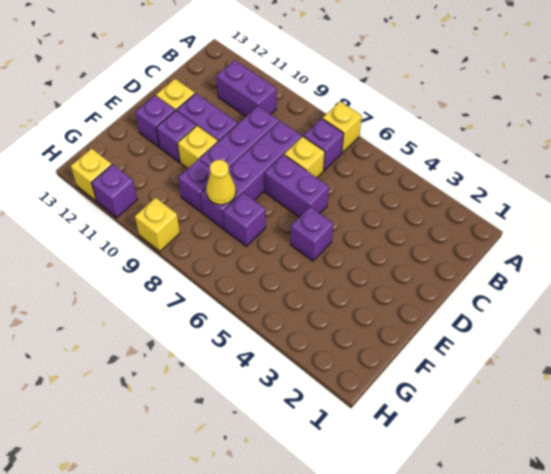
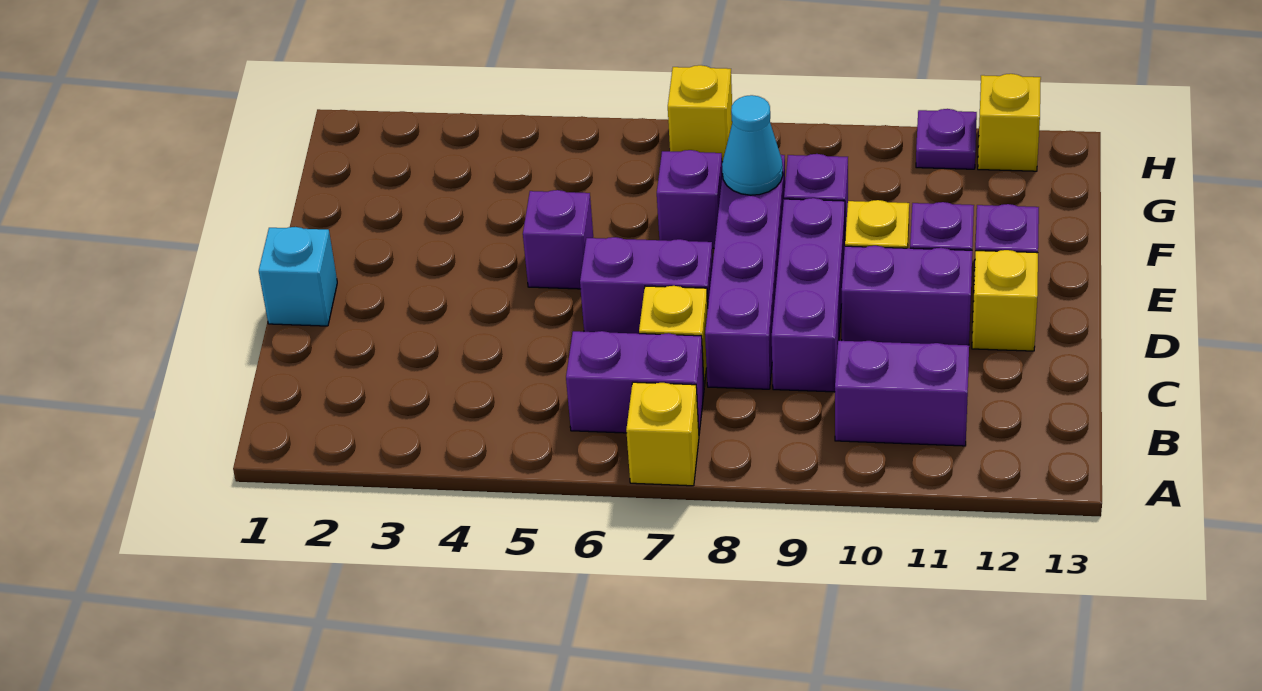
purple 1x1 brick [304,119,344,171] -> purple 1x2 brick [566,331,704,433]
none -> cyan 1x1 brick [259,227,337,326]
yellow 1x1 cone [206,160,236,205] -> cyan 1x1 cone [722,95,783,195]
yellow 1x1 brick [135,198,180,252] -> yellow 1x1 brick moved to [668,65,732,162]
purple 1x1 brick [92,165,137,218] -> purple 1x1 plate [916,109,977,169]

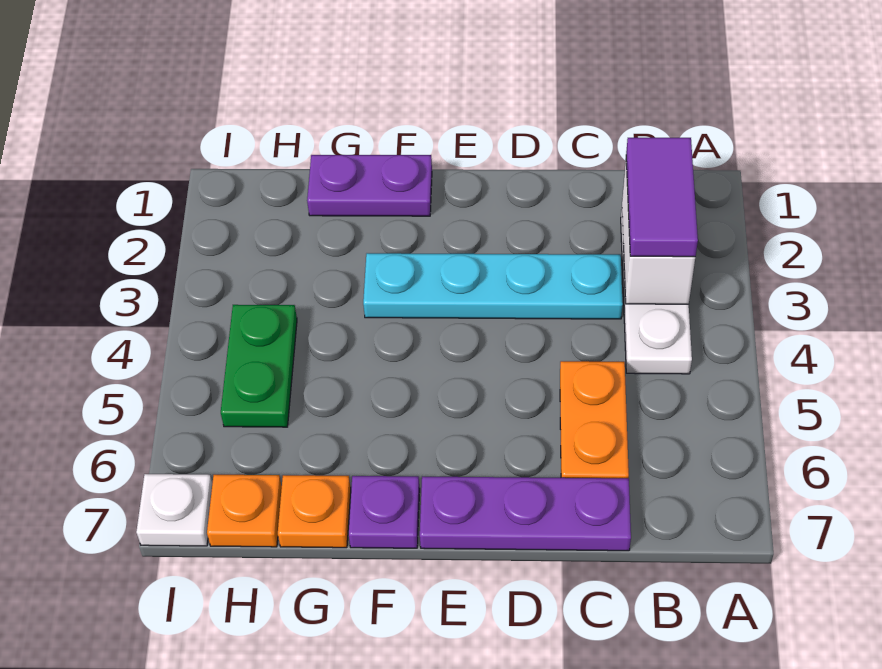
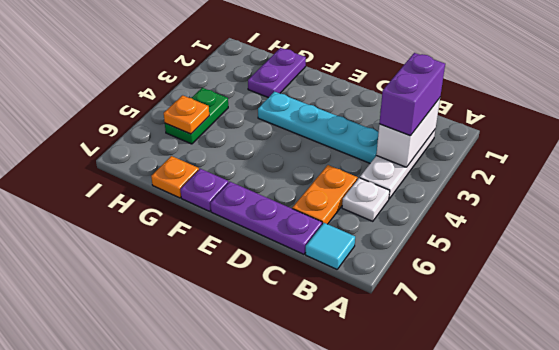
purple 1x2 tile [626,138,698,257] -> purple 1x2 brick [379,53,445,136]
none -> cyan 1x1 tile [306,223,355,269]
purple 1x2 plate [307,155,432,216] -> purple 1x2 plate turned to [248,48,306,98]
orange 1x1 plate [207,475,282,547] -> orange 1x1 plate moved to [164,95,209,134]
white 1x1 plate [136,474,212,546] -> white 1x1 plate moved to [342,178,390,221]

— EXERCISE BRIEF —
Write out the records once more, exactly as they stand, with no images.

— EXERCISE RESULT —
purple 1x1 brick [304,119,344,171] -> purple 1x2 brick [566,331,704,433]
none -> cyan 1x1 brick [259,227,337,326]
yellow 1x1 cone [206,160,236,205] -> cyan 1x1 cone [722,95,783,195]
yellow 1x1 brick [135,198,180,252] -> yellow 1x1 brick moved to [668,65,732,162]
purple 1x1 brick [92,165,137,218] -> purple 1x1 plate [916,109,977,169]

purple 1x2 tile [626,138,698,257] -> purple 1x2 brick [379,53,445,136]
none -> cyan 1x1 tile [306,223,355,269]
purple 1x2 plate [307,155,432,216] -> purple 1x2 plate turned to [248,48,306,98]
orange 1x1 plate [207,475,282,547] -> orange 1x1 plate moved to [164,95,209,134]
white 1x1 plate [136,474,212,546] -> white 1x1 plate moved to [342,178,390,221]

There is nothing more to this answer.